» TASK TO CARRY OUT: Which lines run from the one containing "blue diamond: (598, 224)" to the end of the entries below? Retype exactly those, both ends included.

» TASK INPUT:
________________________

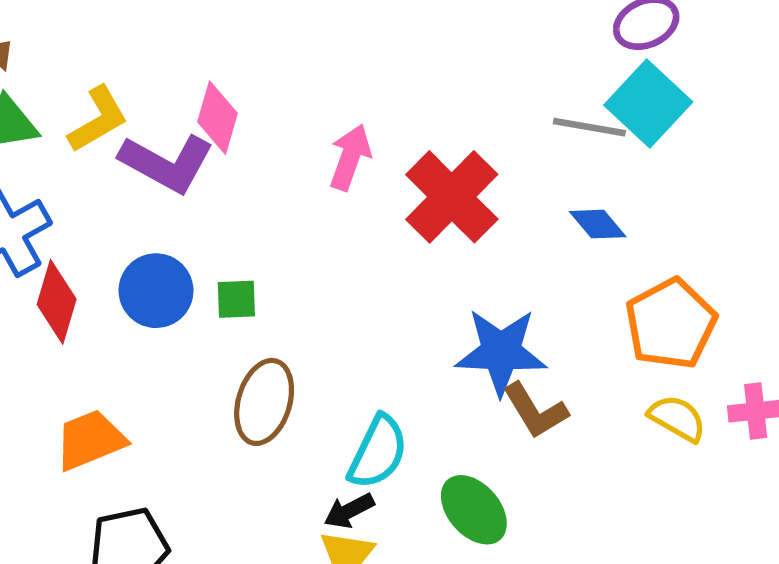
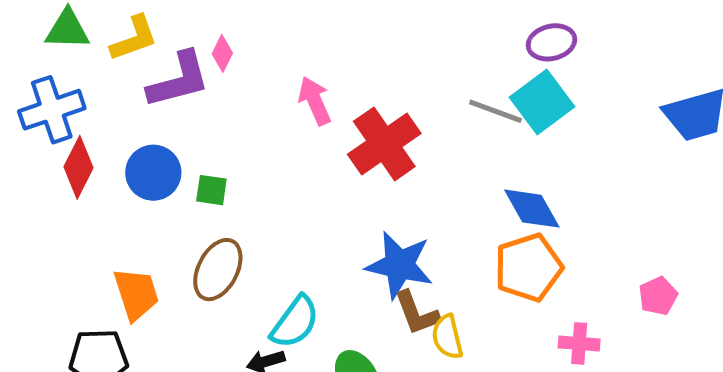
pink diamond: (217, 118) -> (222, 53), size x0.7
pink arrow: (350, 157) -> (315, 101), turned -54
purple L-shape: (167, 163) -> (179, 80), turned -54
blue diamond: (598, 224) -> (532, 209), moved, size x1.4
yellow semicircle: (677, 418) -> (447, 337), moved, turned -144
orange trapezoid: (90, 440) -> (136, 294), moved, turned 84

________________________

» RESPONSE BELOW:
blue diamond: (598, 224) -> (532, 209), moved, size x1.4
yellow semicircle: (677, 418) -> (447, 337), moved, turned -144
orange trapezoid: (90, 440) -> (136, 294), moved, turned 84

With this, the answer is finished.